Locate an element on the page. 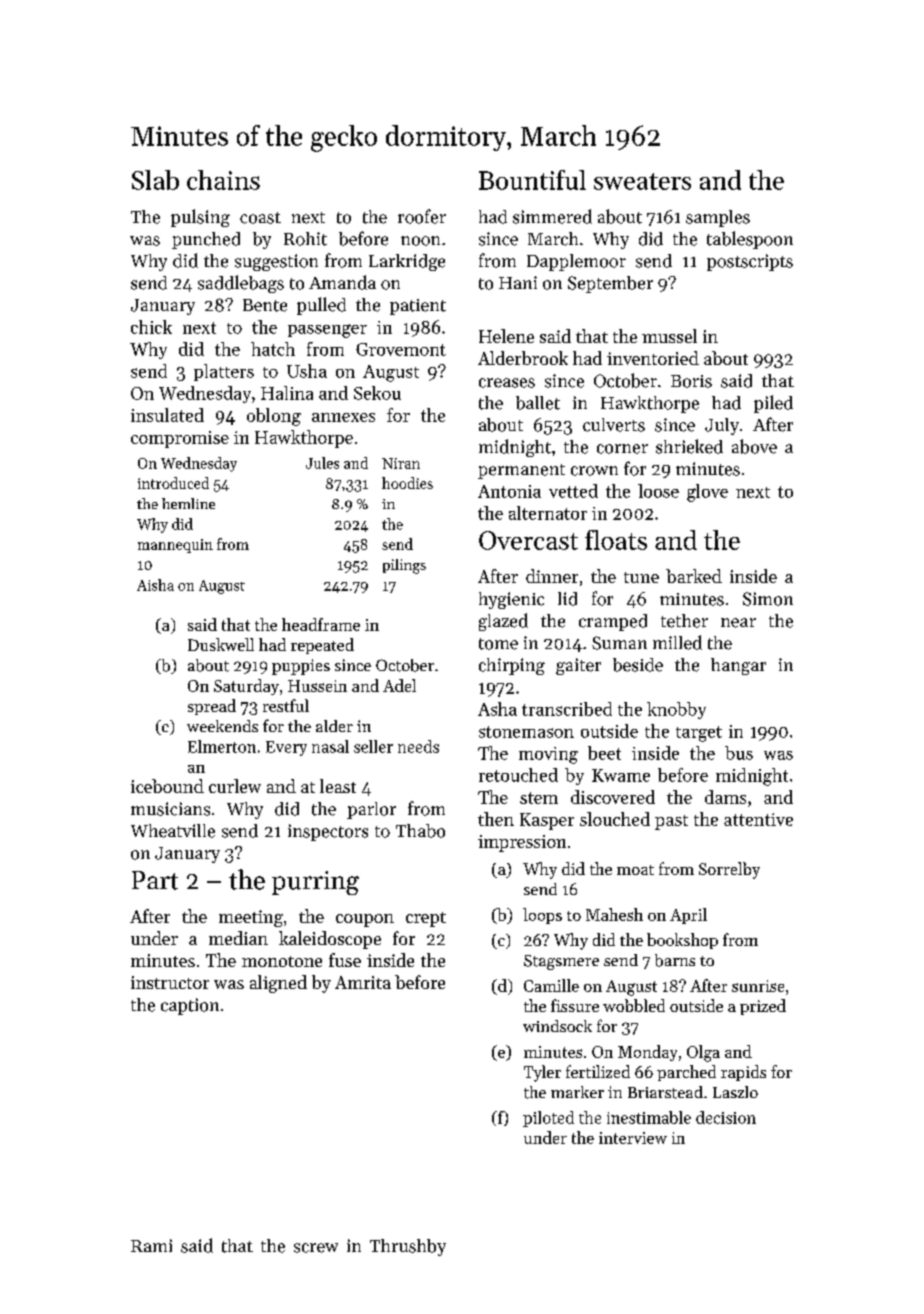 Image resolution: width=924 pixels, height=1314 pixels. oblong is located at coordinates (274, 417).
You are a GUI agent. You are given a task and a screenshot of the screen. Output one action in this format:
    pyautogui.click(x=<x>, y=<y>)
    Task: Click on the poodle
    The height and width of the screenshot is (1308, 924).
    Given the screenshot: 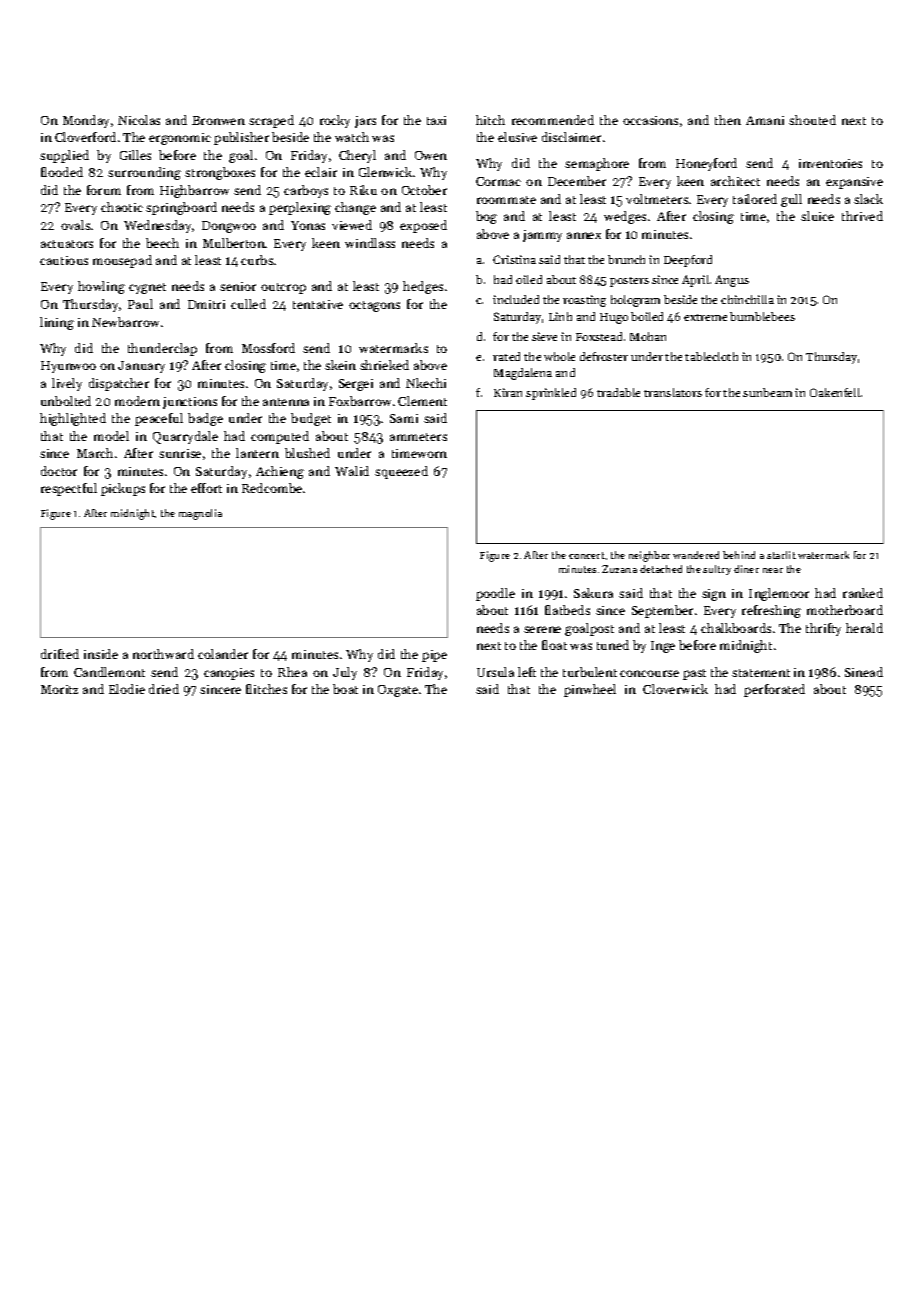 What is the action you would take?
    pyautogui.click(x=495, y=594)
:::
Transcribe the lines of the records verbatim, starting at the one containing "You are a GUI" and ending at the one containing "The height and".

▶ Written solution
You are a GUI agent. You are given a task and a screenshot of the screen. Output one action in this format:
    pyautogui.click(x=<x>, y=<y>)
    Task: Click on the poodle
    The height and width of the screenshot is (1308, 924).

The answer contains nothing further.